#### Data to process ####

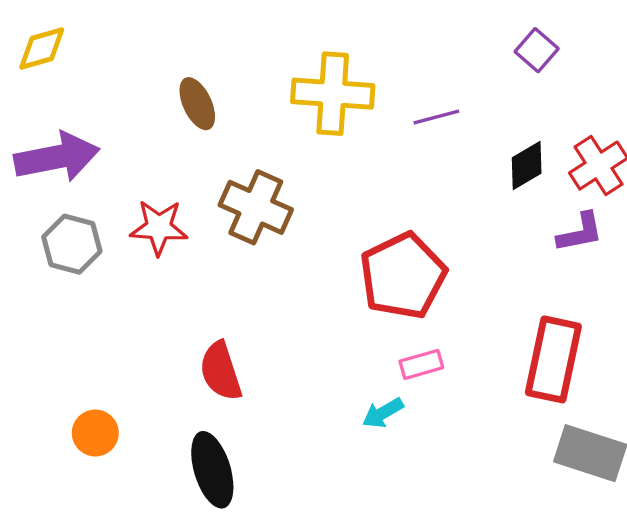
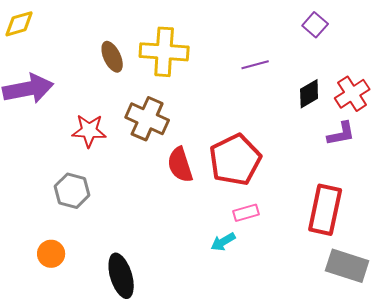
yellow cross: (333, 94) -> (164, 52), moved
gray hexagon: (72, 244) -> (72, 191), moved
red semicircle: (221, 371) -> (180, 165), moved

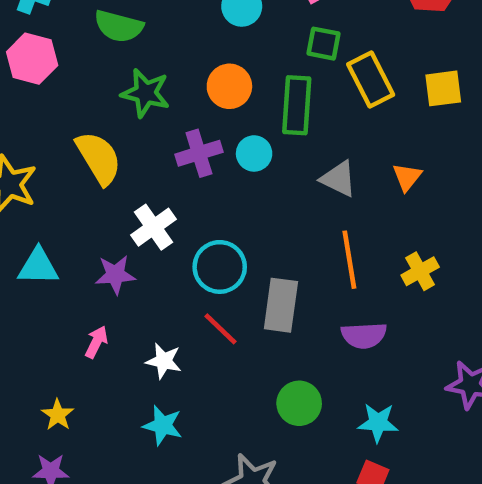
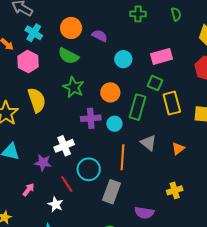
yellow semicircle: (99, 158) -> (37, 100), moved
orange line: (349, 260) -> (122, 157), moved
red line: (220, 329) -> (67, 184), moved

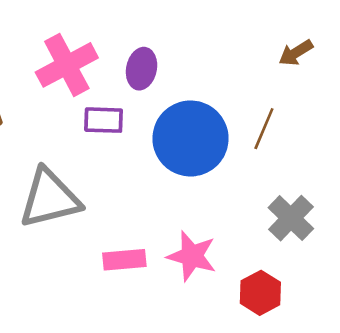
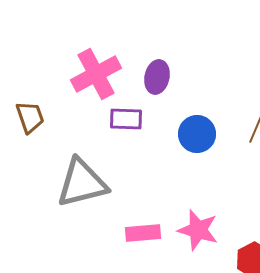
blue circle: (191, 138) -> (197, 134), size x0.6

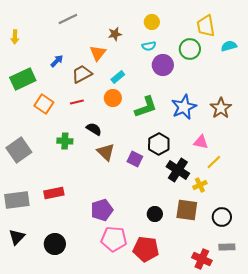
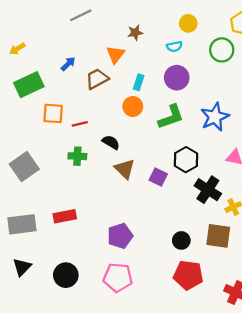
yellow circle: (152, 22) -> (188, 23), moved
yellow arrow: (15, 37) -> (17, 49), moved, turned 56
purple circle: (163, 65) -> (177, 78), moved
cyan rectangle: (118, 77) -> (139, 82), turned -32
red line: (77, 102) -> (80, 124), moved
orange square: (44, 104) -> (53, 113), turned -30
pink pentagon: (114, 239) -> (118, 277), moved
red pentagon: (146, 249) -> (188, 275), moved

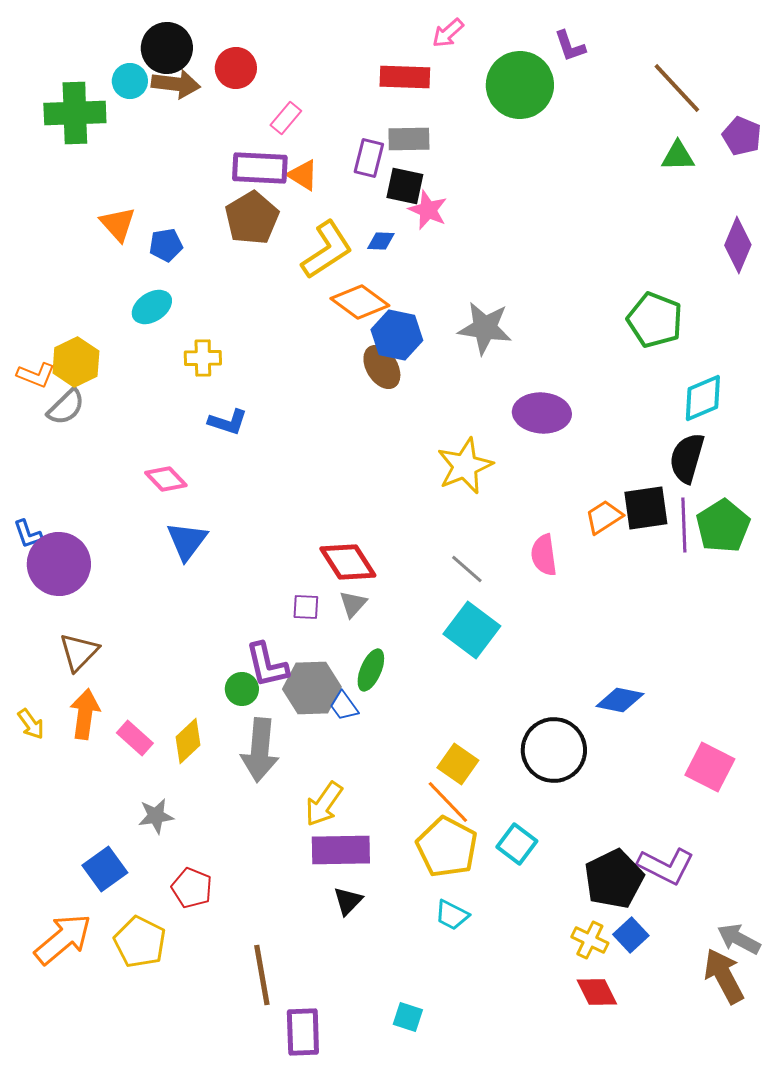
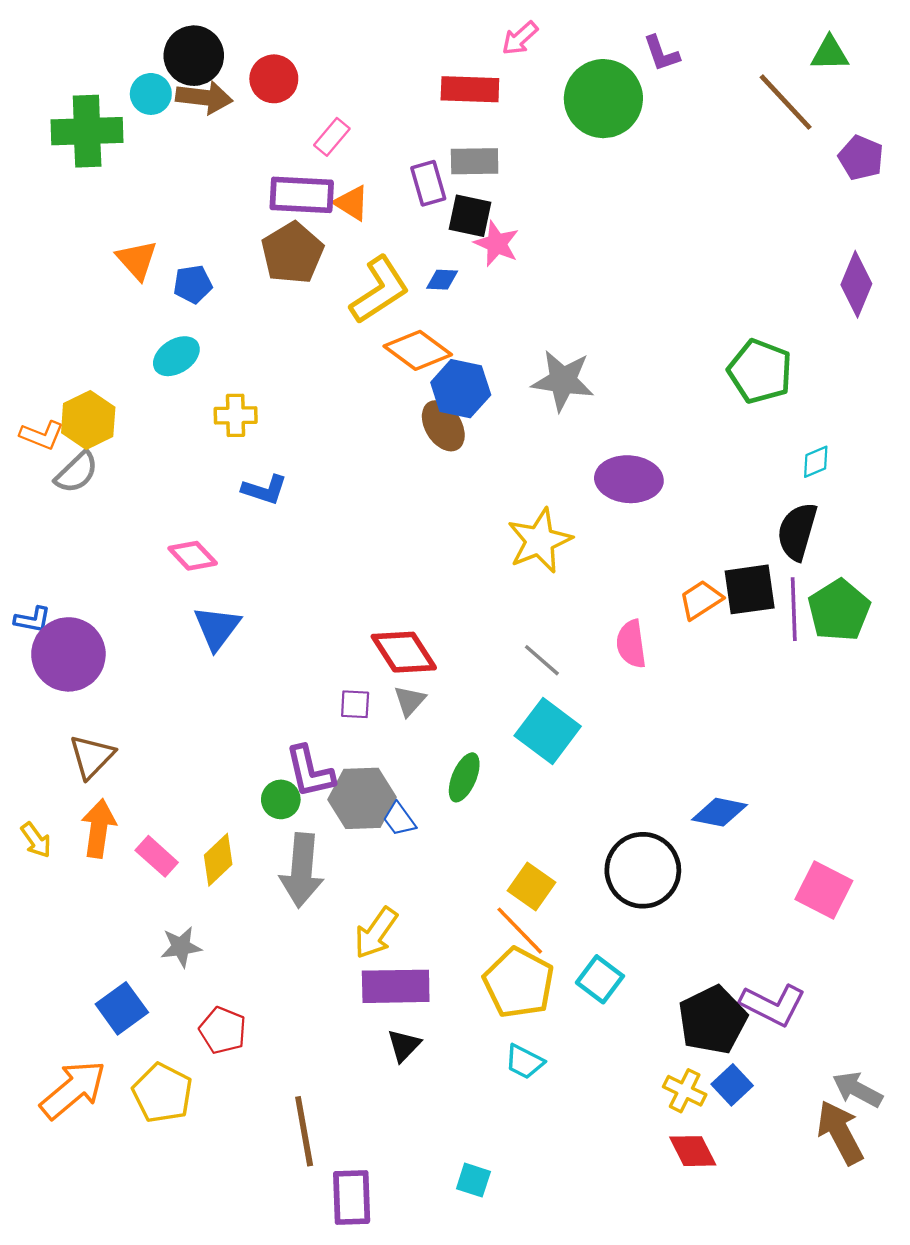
green triangle: (678, 156) -> (830, 53), moved
purple rectangle: (369, 158) -> (428, 183), turned -30
cyan diamond: (703, 398) -> (816, 462), size x0.6
blue L-shape: (28, 534) -> (32, 620), turned -60
green ellipse: (371, 670) -> (464, 777), moved

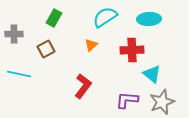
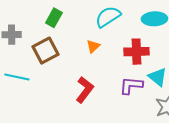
brown square: (46, 49) -> (46, 51), size x1.4
purple L-shape: (127, 100) -> (131, 85), moved

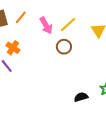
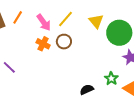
orange cross: (13, 48) -> (43, 44), moved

####

= Task prompt =
Would you copy every line of the entries that includes the word "semicircle"?

= Answer to the problem =
red semicircle: (221, 371) -> (180, 165), moved
yellow semicircle: (99, 158) -> (37, 100), moved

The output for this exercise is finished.